Exercise instructions: Beginning with the line containing "green banana: 2 -> 1", give every line again exactly as it is, ending with the last line of the entries.

Data for the task:
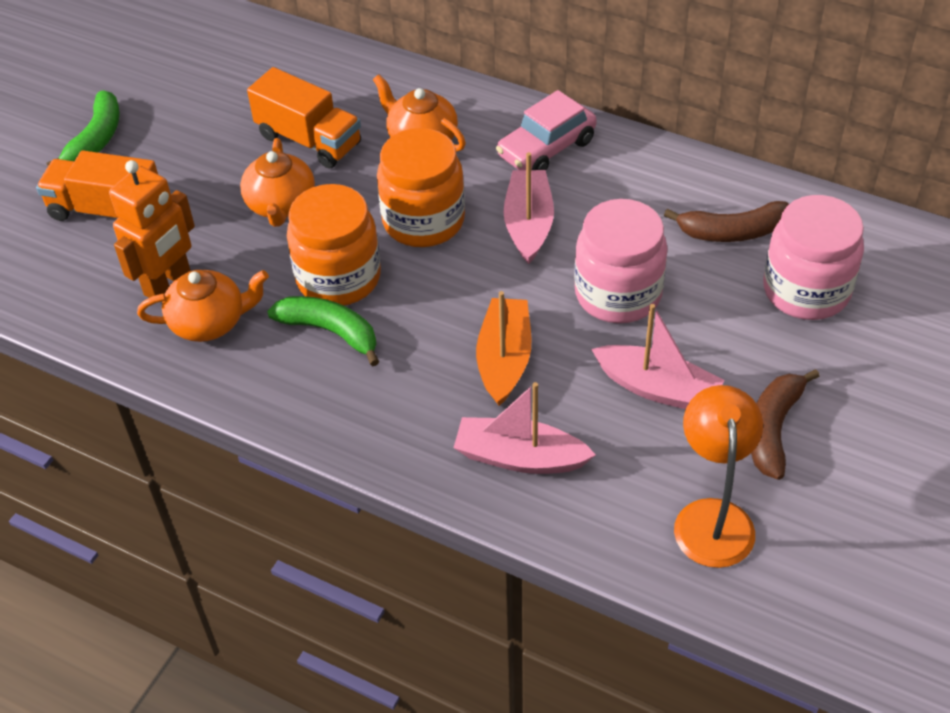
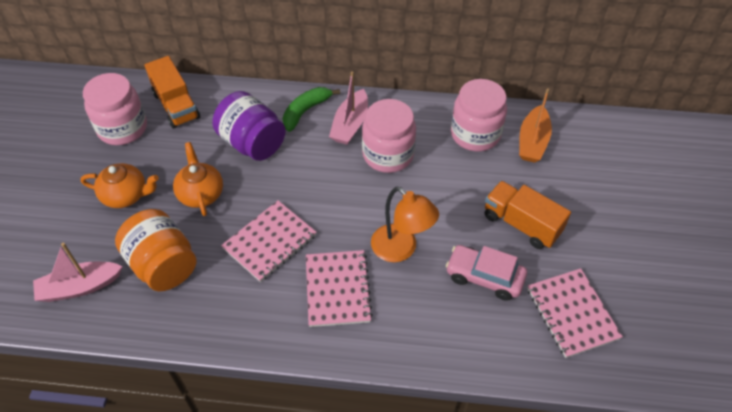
brown banana: 2 -> 0
green banana: 2 -> 1
orange jar: 2 -> 1
orange robot: 1 -> 0
orange teapot: 3 -> 2
pink boat: 3 -> 2
pink jar: 2 -> 3
pink notebook: 0 -> 3
purple jar: 0 -> 1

Your solution:
green banana: 2 -> 1
orange jar: 2 -> 1
orange robot: 1 -> 0
orange teapot: 3 -> 2
pink boat: 3 -> 2
pink jar: 2 -> 3
pink notebook: 0 -> 3
purple jar: 0 -> 1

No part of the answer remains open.